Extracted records
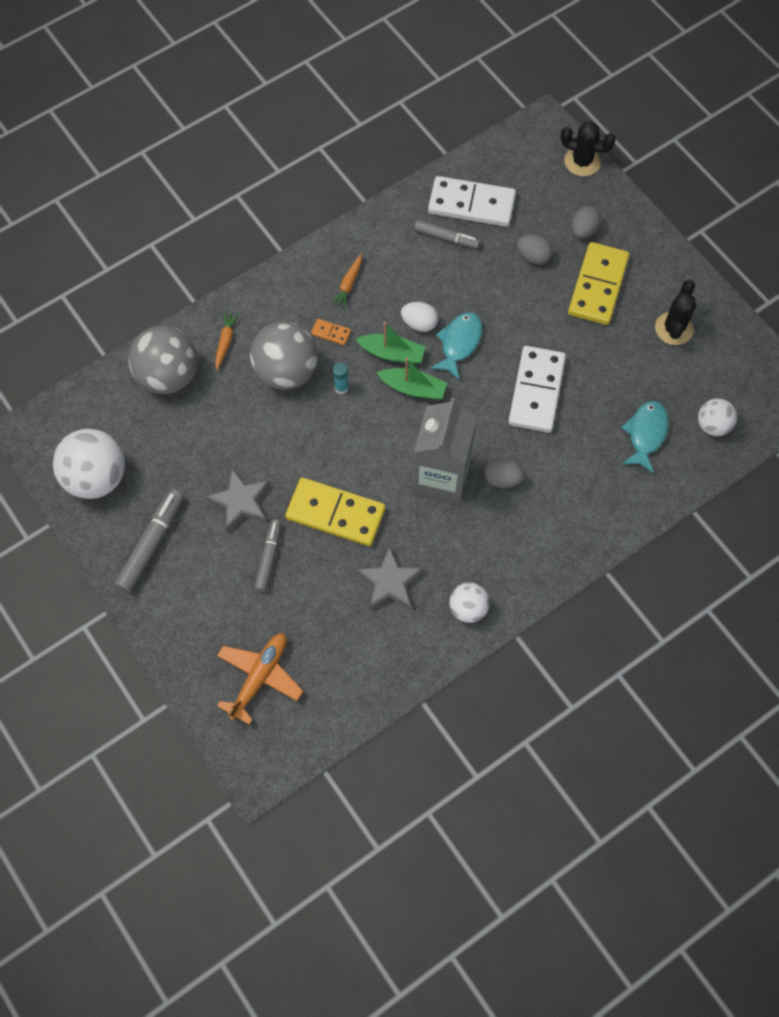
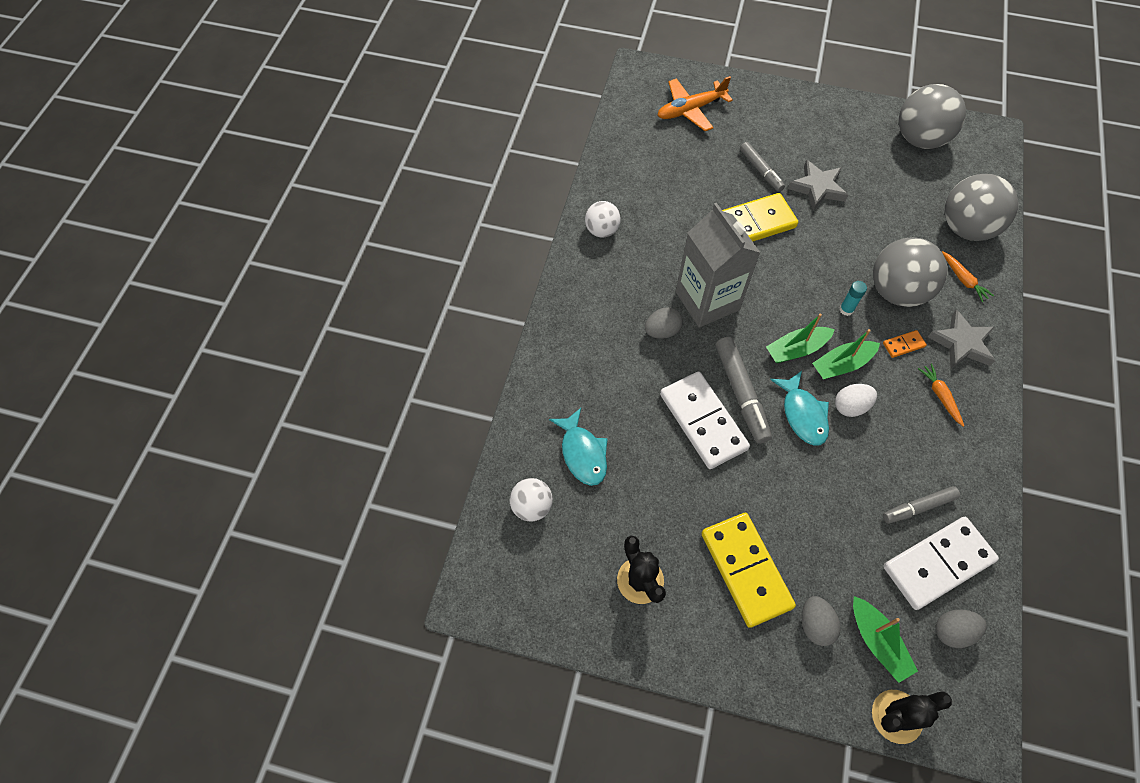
camera: 140 degrees right, 5 degrees down
(96, 477) = (919, 139): white ball -> grey ball
(152, 543) = (838, 129): grey marker -> grey marker (741, 393)
(260, 677) = (690, 110): orange plane -> orange plane turned 75 degrees clockwise
(389, 582) = (669, 209): grey star -> grey star (961, 343)
(533, 257) = (829, 552): grey egg -> grey egg (952, 631)
(554, 197) = (877, 642): none -> green boat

■ **Work to be completed**: Go through the entries and retype each one exactly, skipping any image.

■ **Written reply**:
camera: 140 degrees right, 5 degrees down
(96, 477) = (919, 139): white ball -> grey ball
(152, 543) = (838, 129): grey marker -> grey marker (741, 393)
(260, 677) = (690, 110): orange plane -> orange plane turned 75 degrees clockwise
(389, 582) = (669, 209): grey star -> grey star (961, 343)
(533, 257) = (829, 552): grey egg -> grey egg (952, 631)
(554, 197) = (877, 642): none -> green boat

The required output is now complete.